(Supplied entries)

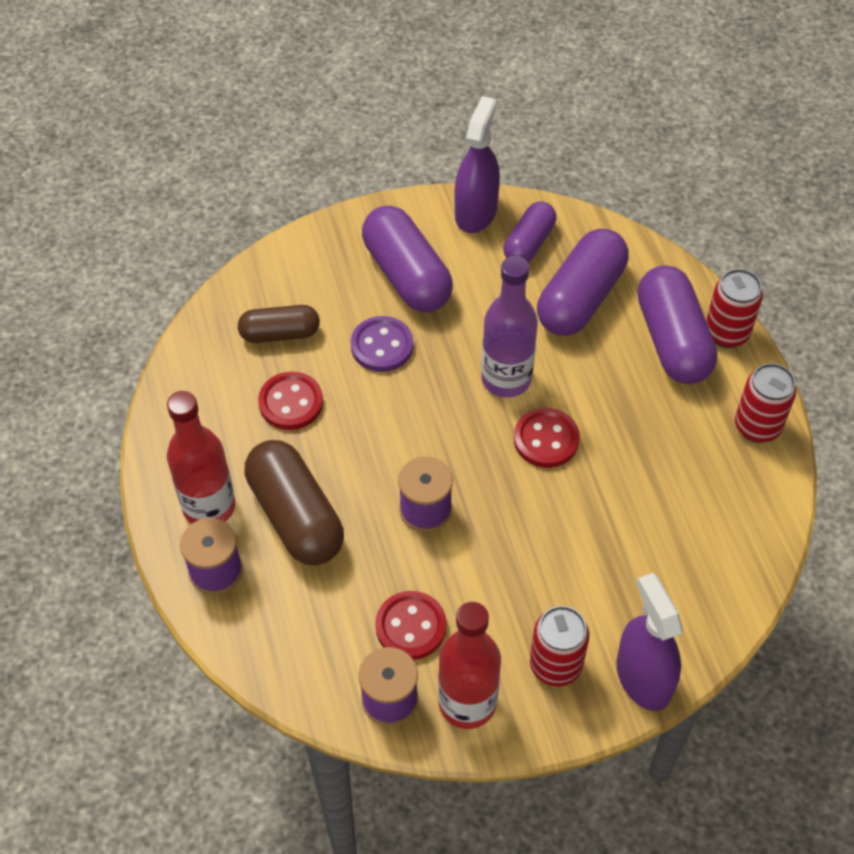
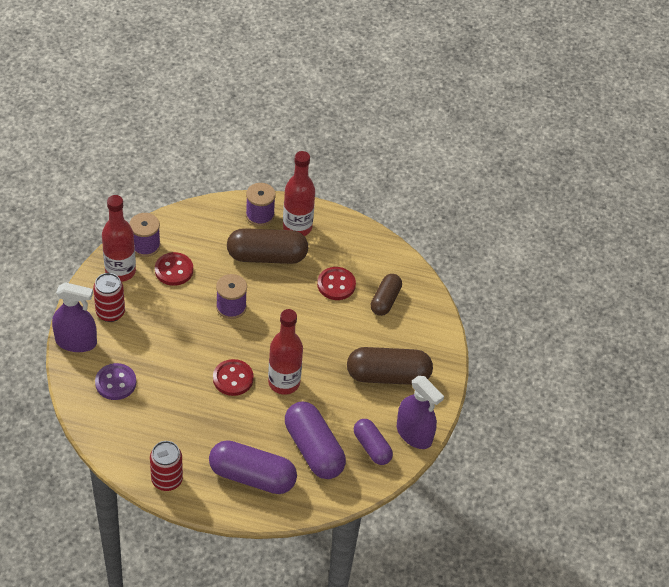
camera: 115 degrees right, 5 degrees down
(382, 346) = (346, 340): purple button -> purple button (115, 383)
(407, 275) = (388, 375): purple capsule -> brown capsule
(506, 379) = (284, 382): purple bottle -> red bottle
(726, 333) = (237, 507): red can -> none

(End Supplied entries)

# Exercise description:
Find the line that contains "(407, 275) = (388, 375): purple". Repeat it and every line after it, exactly as written, up to and including the last line of the records above.

# Task answer:
(407, 275) = (388, 375): purple capsule -> brown capsule
(506, 379) = (284, 382): purple bottle -> red bottle
(726, 333) = (237, 507): red can -> none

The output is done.